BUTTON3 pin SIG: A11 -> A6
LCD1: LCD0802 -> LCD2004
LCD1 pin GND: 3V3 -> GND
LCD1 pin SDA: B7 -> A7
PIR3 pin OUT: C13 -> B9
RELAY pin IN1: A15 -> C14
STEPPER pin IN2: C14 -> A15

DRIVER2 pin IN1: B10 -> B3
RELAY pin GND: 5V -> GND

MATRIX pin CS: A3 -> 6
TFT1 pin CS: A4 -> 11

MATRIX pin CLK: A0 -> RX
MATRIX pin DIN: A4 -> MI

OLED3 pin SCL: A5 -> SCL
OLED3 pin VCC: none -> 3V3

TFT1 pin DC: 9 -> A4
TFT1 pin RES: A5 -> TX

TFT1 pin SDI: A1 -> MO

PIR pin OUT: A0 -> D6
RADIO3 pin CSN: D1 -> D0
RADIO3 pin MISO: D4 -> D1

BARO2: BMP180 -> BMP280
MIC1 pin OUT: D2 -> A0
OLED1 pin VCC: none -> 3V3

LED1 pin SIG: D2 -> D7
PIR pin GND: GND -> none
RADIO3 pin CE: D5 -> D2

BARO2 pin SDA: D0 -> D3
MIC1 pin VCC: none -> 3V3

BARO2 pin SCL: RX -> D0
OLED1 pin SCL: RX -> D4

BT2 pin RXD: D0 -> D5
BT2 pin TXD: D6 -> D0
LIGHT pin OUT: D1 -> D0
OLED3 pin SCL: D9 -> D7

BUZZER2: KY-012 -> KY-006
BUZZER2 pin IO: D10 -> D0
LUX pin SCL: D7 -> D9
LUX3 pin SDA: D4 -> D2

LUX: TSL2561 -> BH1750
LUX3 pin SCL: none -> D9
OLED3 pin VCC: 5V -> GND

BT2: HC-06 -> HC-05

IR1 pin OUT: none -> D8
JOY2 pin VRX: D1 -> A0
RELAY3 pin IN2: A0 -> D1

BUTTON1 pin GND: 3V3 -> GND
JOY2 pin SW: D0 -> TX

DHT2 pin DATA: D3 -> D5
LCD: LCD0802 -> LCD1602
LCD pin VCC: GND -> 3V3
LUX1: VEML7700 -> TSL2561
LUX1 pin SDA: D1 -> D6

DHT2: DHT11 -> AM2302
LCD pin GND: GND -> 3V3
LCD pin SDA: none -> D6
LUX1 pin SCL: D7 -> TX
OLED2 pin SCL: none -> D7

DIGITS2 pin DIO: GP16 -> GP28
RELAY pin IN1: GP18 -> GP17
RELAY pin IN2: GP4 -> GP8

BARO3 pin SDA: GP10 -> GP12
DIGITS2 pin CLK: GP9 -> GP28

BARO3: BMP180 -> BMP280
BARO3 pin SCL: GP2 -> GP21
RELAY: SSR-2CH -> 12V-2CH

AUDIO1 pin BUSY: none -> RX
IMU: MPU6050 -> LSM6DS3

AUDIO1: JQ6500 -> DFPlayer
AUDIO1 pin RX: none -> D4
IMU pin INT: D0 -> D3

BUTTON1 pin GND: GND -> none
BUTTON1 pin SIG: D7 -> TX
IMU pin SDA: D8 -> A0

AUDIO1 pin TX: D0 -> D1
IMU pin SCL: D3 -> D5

* Work instruction
From the entries above, extract every line where the word "MATRIX" appears.

* Written response
MATRIX pin CS: A3 -> 6
MATRIX pin CLK: A0 -> RX
MATRIX pin DIN: A4 -> MI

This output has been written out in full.